++++ DATA FOR THIS TASK

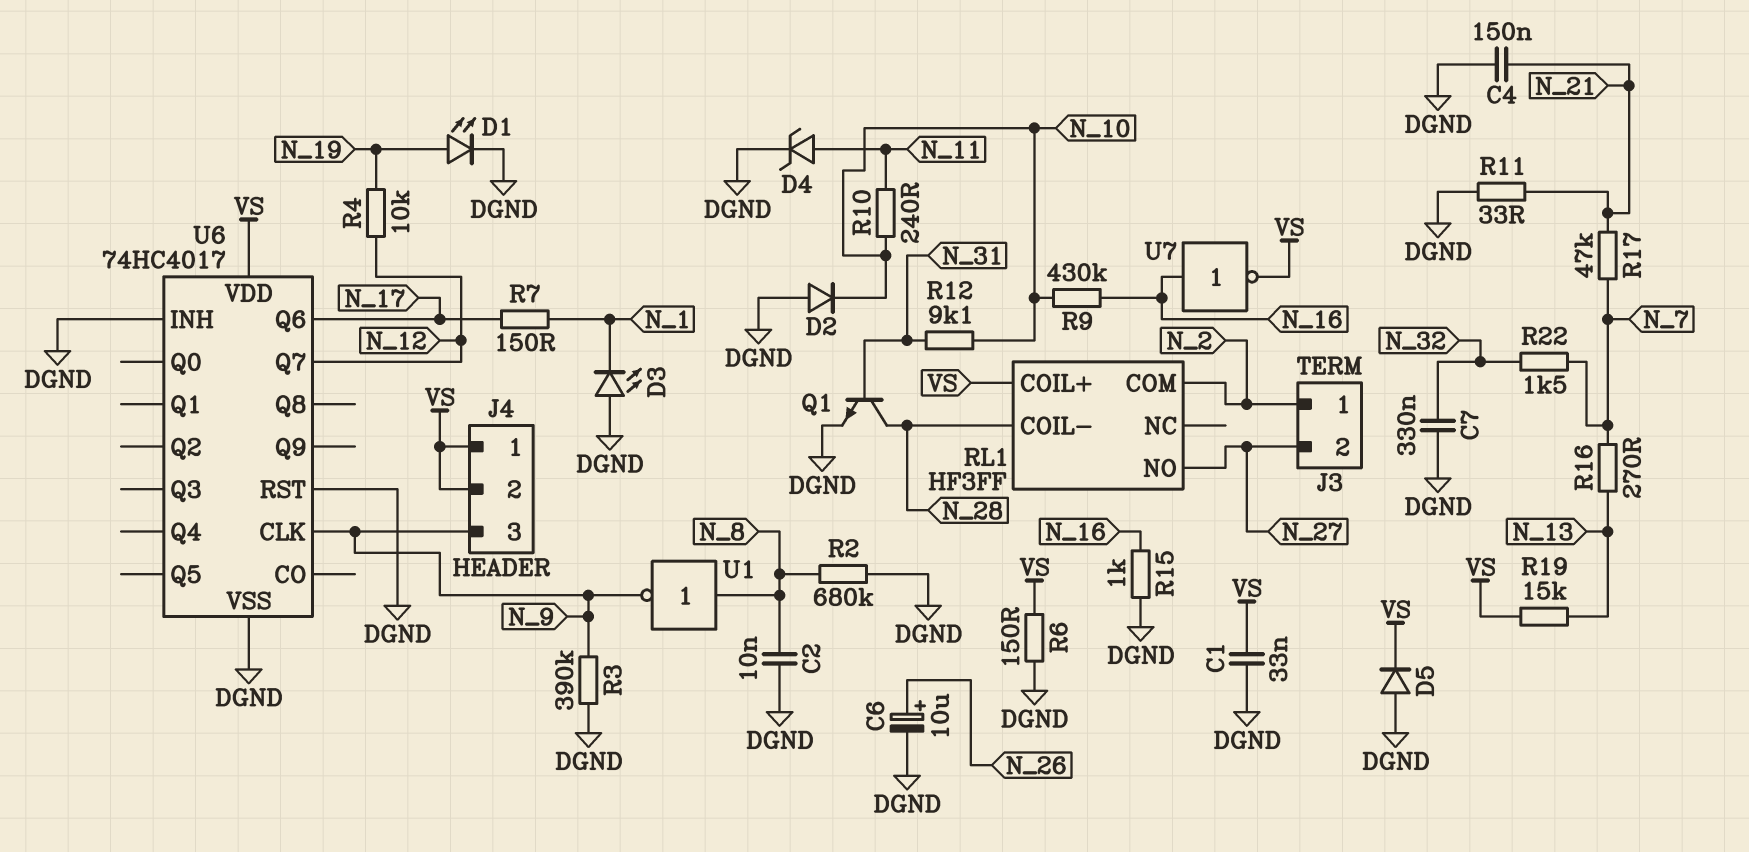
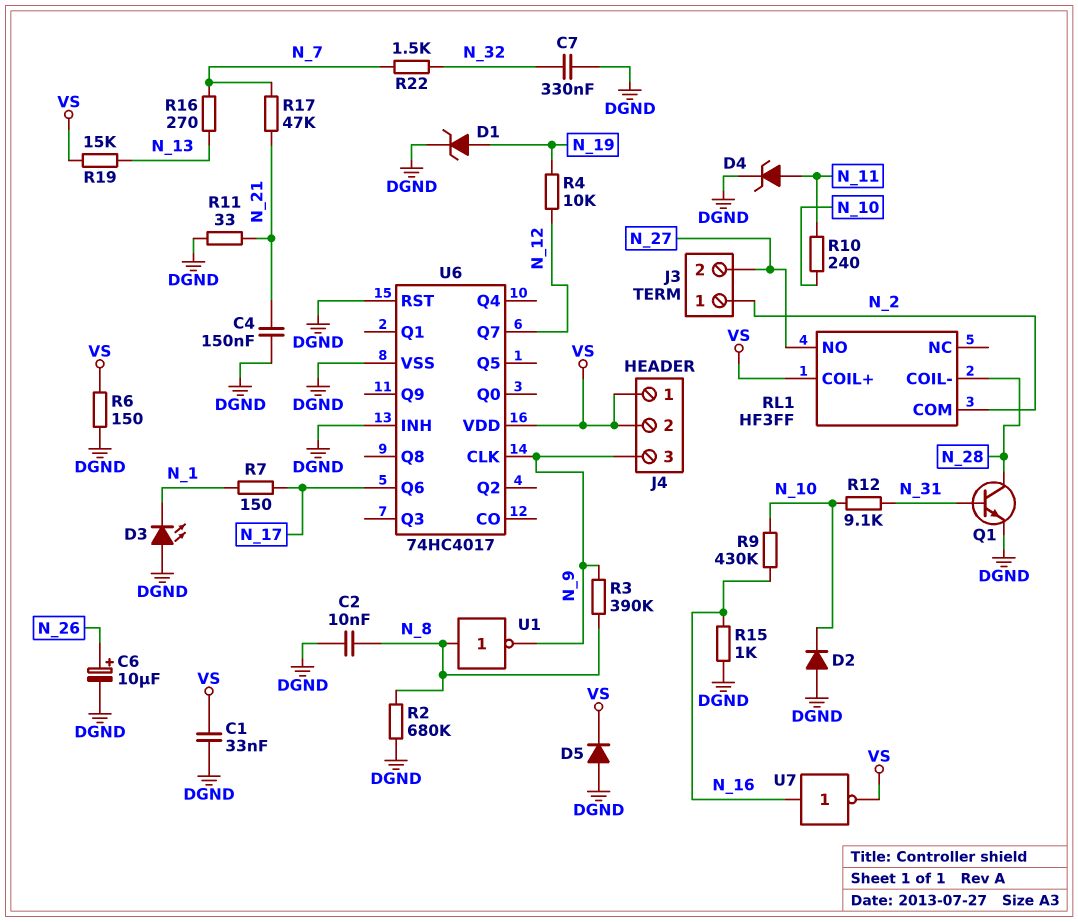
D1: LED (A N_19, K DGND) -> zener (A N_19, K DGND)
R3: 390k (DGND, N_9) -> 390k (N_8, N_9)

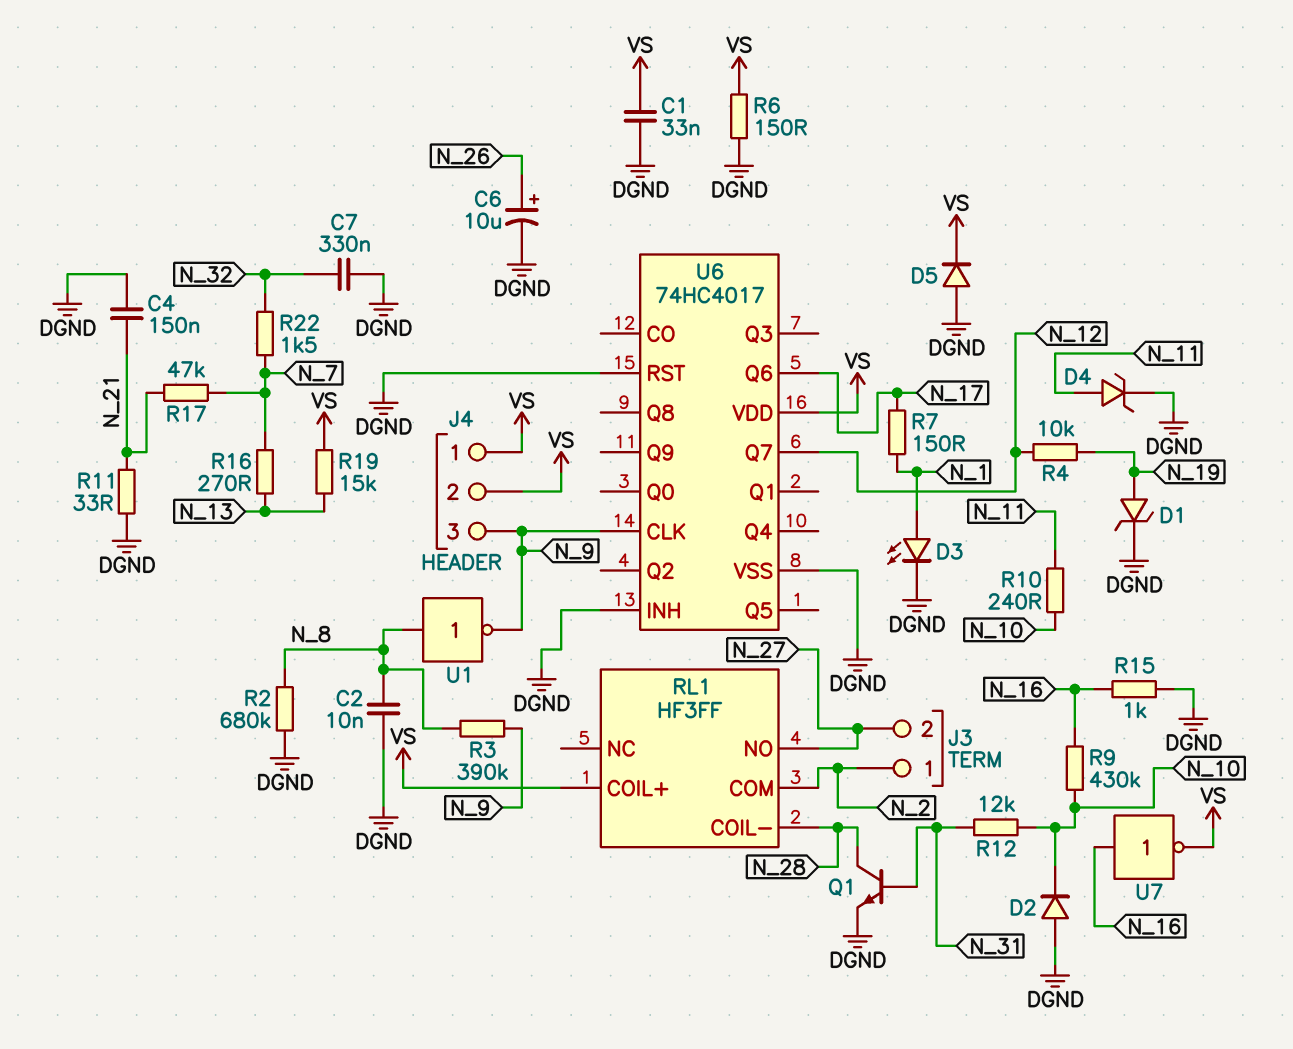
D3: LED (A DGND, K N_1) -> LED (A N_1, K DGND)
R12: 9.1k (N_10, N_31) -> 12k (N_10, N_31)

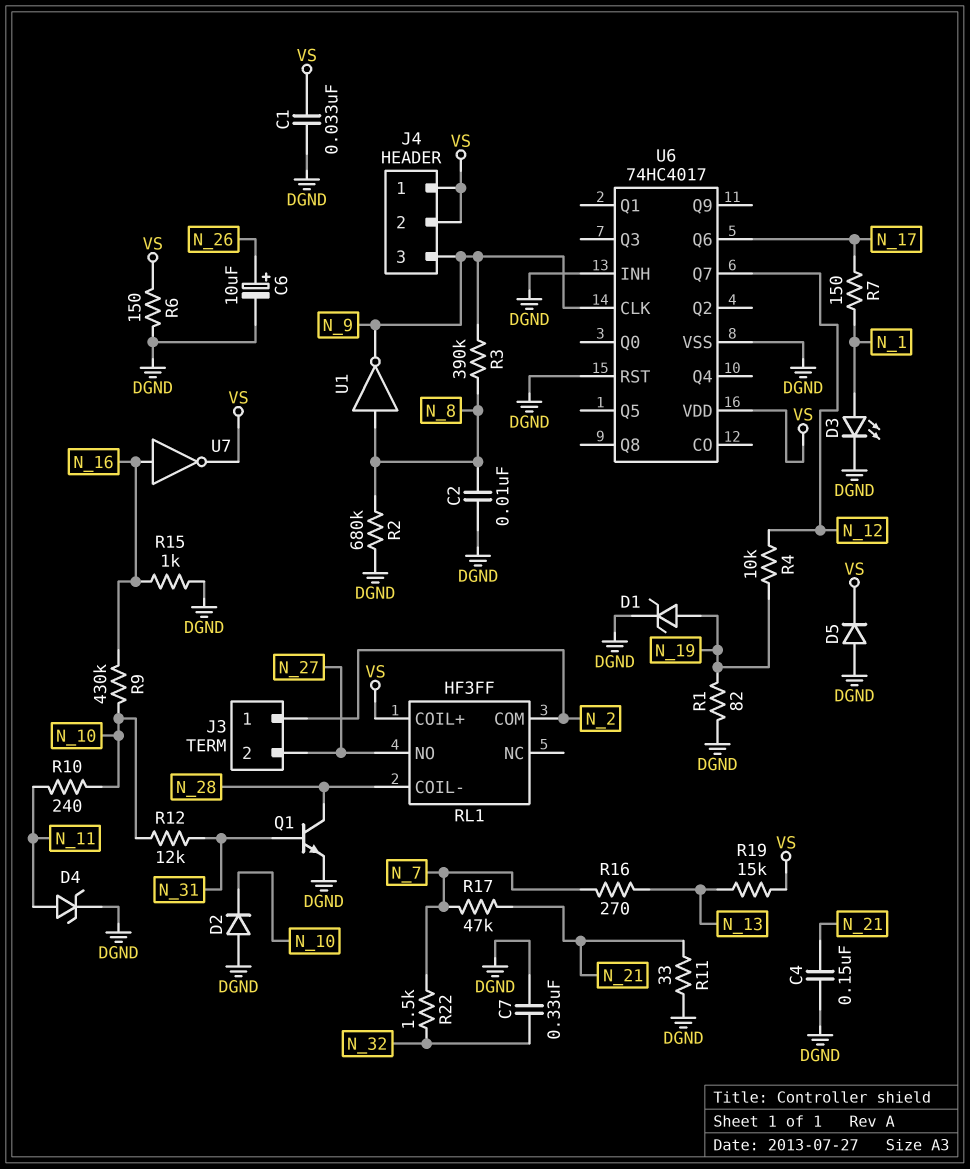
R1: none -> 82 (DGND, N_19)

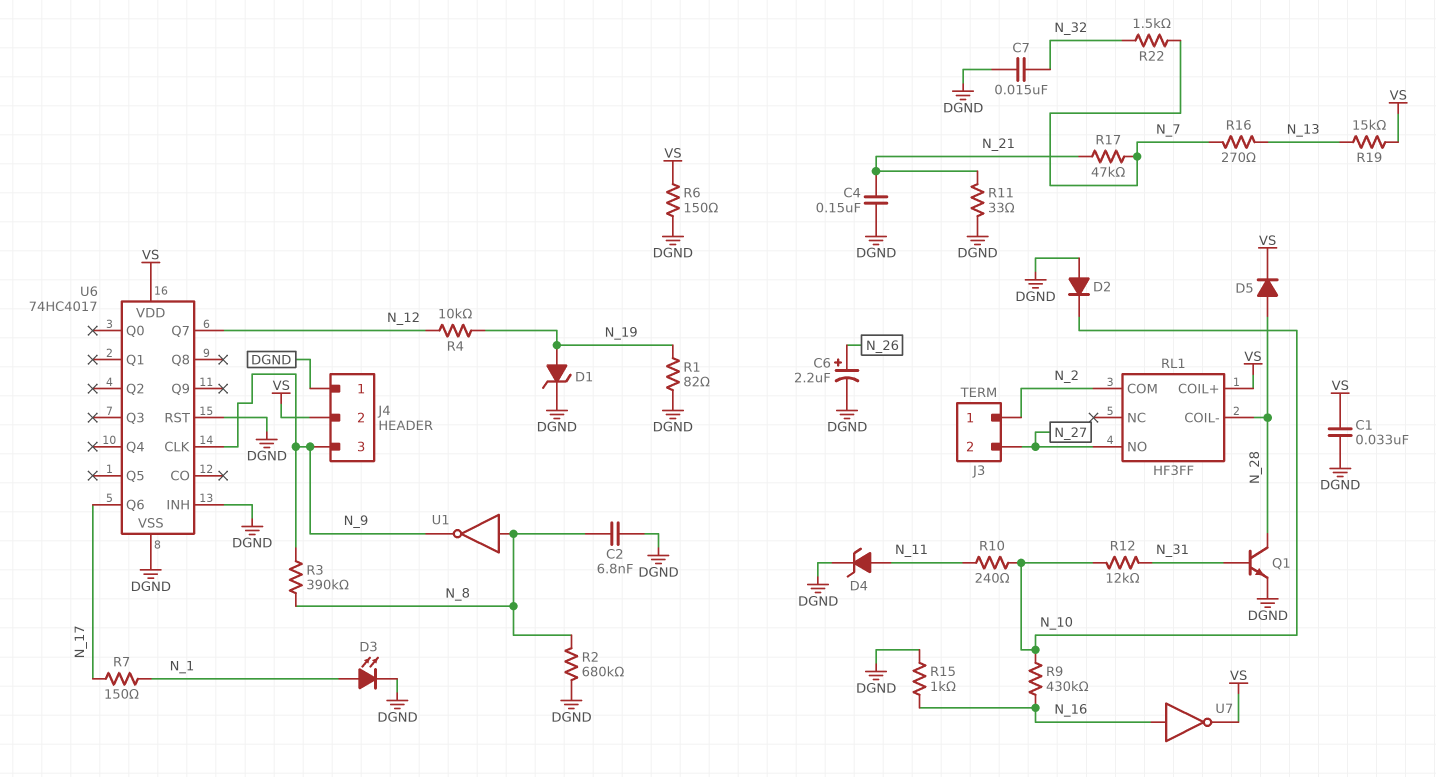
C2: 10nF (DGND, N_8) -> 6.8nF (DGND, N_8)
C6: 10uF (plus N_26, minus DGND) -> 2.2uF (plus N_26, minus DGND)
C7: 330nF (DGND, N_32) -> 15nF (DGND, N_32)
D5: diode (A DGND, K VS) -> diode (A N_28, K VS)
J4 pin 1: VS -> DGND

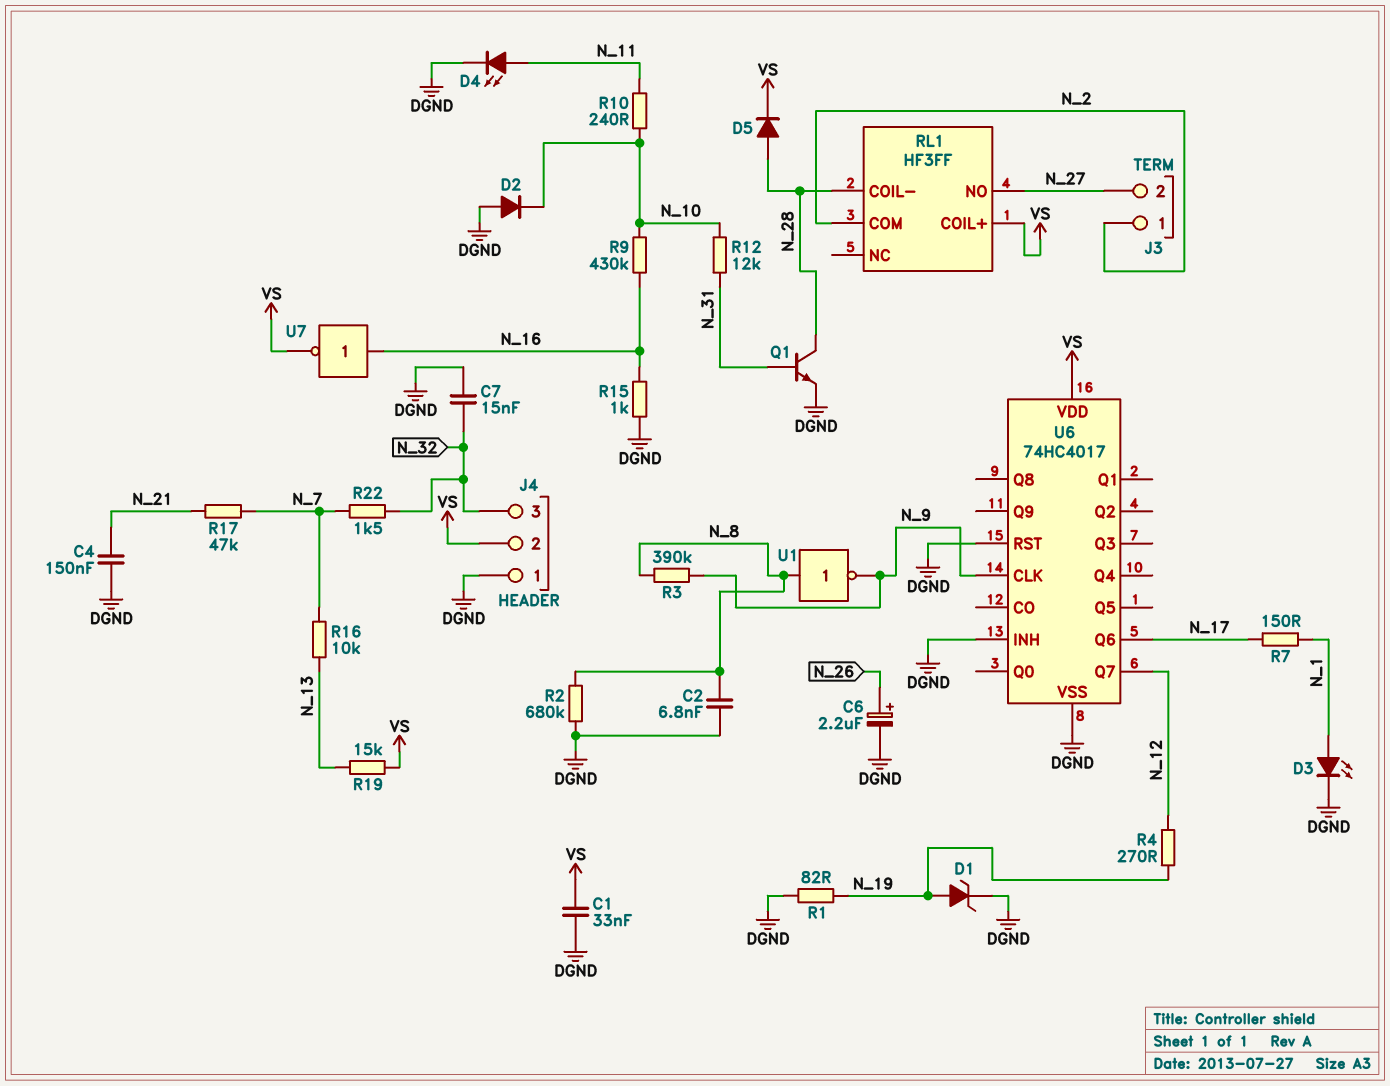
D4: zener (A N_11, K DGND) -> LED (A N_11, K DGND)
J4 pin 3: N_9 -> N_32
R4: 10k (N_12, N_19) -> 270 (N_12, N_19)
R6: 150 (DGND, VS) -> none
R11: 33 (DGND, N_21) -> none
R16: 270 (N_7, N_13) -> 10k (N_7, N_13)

++++++++

ACTIVITY
The answer is the full set of records printed exactly, less the pictures.

SOLUTION TO THE PROBLEM
D1: LED (A N_19, K DGND) -> zener (A N_19, K DGND)
R3: 390k (DGND, N_9) -> 390k (N_8, N_9)

D3: LED (A DGND, K N_1) -> LED (A N_1, K DGND)
R12: 9.1k (N_10, N_31) -> 12k (N_10, N_31)

R1: none -> 82 (DGND, N_19)

C2: 10nF (DGND, N_8) -> 6.8nF (DGND, N_8)
C6: 10uF (plus N_26, minus DGND) -> 2.2uF (plus N_26, minus DGND)
C7: 330nF (DGND, N_32) -> 15nF (DGND, N_32)
D5: diode (A DGND, K VS) -> diode (A N_28, K VS)
J4 pin 1: VS -> DGND

D4: zener (A N_11, K DGND) -> LED (A N_11, K DGND)
J4 pin 3: N_9 -> N_32
R4: 10k (N_12, N_19) -> 270 (N_12, N_19)
R6: 150 (DGND, VS) -> none
R11: 33 (DGND, N_21) -> none
R16: 270 (N_7, N_13) -> 10k (N_7, N_13)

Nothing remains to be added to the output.